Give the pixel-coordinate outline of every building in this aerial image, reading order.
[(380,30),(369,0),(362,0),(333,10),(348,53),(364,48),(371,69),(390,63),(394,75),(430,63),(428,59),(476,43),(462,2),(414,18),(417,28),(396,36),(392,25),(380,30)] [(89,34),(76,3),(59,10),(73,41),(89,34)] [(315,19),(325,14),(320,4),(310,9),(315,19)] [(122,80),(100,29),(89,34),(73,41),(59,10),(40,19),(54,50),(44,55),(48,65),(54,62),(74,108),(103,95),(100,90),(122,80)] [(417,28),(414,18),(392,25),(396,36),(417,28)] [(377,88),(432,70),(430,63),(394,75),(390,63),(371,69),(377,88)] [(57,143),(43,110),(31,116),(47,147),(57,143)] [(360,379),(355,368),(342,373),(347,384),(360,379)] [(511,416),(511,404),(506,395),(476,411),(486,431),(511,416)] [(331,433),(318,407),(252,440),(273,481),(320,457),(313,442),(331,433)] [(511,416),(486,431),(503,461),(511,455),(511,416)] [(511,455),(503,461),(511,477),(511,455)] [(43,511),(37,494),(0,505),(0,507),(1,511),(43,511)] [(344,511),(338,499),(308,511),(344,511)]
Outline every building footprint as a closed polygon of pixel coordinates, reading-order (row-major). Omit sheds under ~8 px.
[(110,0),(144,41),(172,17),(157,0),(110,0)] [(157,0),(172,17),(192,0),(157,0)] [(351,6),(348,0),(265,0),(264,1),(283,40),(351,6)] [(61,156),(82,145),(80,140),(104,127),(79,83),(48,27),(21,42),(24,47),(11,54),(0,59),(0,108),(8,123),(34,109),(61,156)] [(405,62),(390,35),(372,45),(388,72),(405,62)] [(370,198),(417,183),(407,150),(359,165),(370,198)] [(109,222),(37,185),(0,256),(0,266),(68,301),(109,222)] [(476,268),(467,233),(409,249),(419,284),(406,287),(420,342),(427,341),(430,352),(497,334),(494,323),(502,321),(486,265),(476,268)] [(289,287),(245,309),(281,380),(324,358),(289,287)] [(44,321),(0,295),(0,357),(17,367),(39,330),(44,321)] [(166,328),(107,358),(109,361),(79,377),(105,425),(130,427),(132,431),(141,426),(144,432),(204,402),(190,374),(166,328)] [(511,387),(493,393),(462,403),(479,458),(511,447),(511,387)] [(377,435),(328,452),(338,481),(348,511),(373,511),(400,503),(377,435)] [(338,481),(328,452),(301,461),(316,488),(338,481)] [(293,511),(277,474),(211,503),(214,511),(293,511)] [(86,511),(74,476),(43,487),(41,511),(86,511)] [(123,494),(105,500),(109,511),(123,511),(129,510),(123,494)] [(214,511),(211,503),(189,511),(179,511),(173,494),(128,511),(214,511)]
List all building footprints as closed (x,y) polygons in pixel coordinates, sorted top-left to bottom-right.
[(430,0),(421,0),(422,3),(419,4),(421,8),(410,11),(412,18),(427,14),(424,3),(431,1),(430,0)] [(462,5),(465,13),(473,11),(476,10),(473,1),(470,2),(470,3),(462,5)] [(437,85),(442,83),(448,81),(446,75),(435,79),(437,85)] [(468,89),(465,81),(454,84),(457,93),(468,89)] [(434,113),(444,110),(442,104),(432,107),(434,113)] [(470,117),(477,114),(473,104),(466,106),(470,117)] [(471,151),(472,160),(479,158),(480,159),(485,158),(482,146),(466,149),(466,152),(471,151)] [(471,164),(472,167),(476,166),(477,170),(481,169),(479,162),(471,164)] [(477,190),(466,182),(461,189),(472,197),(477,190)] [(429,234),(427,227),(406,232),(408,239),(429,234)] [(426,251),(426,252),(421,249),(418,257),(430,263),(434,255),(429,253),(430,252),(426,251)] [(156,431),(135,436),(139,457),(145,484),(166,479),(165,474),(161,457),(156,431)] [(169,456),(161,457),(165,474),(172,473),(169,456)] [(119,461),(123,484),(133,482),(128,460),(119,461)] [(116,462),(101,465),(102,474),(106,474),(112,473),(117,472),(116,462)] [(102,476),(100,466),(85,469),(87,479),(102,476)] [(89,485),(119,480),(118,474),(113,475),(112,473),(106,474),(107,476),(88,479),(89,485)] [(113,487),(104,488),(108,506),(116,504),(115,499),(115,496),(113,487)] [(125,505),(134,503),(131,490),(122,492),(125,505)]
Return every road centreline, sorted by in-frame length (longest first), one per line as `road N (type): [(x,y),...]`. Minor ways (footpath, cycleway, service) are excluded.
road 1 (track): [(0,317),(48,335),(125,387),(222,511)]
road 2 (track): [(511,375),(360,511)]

====

* [The problem]:
Please pull out the lines of the records starting at the first line and ending at the line that contains "Outline every building", including both, and copy them unchanged.

* [Problem solution]:
Give the pixel-coordinate outline of every building in this aerial image, reading order.
[(380,30),(369,0),(362,0),(333,10),(348,53),(364,48),(371,69),(390,63),(394,75),(430,63),(428,59),(476,43),(462,2),(414,18),(417,28),(396,36),(392,25),(380,30)] [(89,34),(76,3),(59,10),(73,41),(89,34)] [(315,19),(325,14),(320,4),(310,9),(315,19)] [(122,80),(100,29),(89,34),(73,41),(59,10),(40,19),(54,50),(44,55),(48,65),(54,62),(74,108),(103,95),(100,90),(122,80)] [(417,28),(414,18),(392,25),(396,36),(417,28)] [(377,88),(432,70),(430,63),(394,75),(390,63),(371,69),(377,88)] [(57,143),(43,110),(31,116),(47,147),(57,143)] [(360,379),(355,368),(342,373),(347,384),(360,379)] [(511,416),(511,404),(506,395),(476,411),(486,431),(511,416)] [(331,433),(318,407),(252,440),(273,481),(320,457),(313,442),(331,433)] [(511,416),(486,431),(503,461),(511,455),(511,416)] [(511,455),(503,461),(511,477),(511,455)] [(43,511),(37,494),(0,505),(0,507),(1,511),(43,511)] [(344,511),(338,499),(308,511),(344,511)]
Outline every building footprint as a closed polygon of pixel coordinates, reading-order (row-major). Omit sheds under ~8 px.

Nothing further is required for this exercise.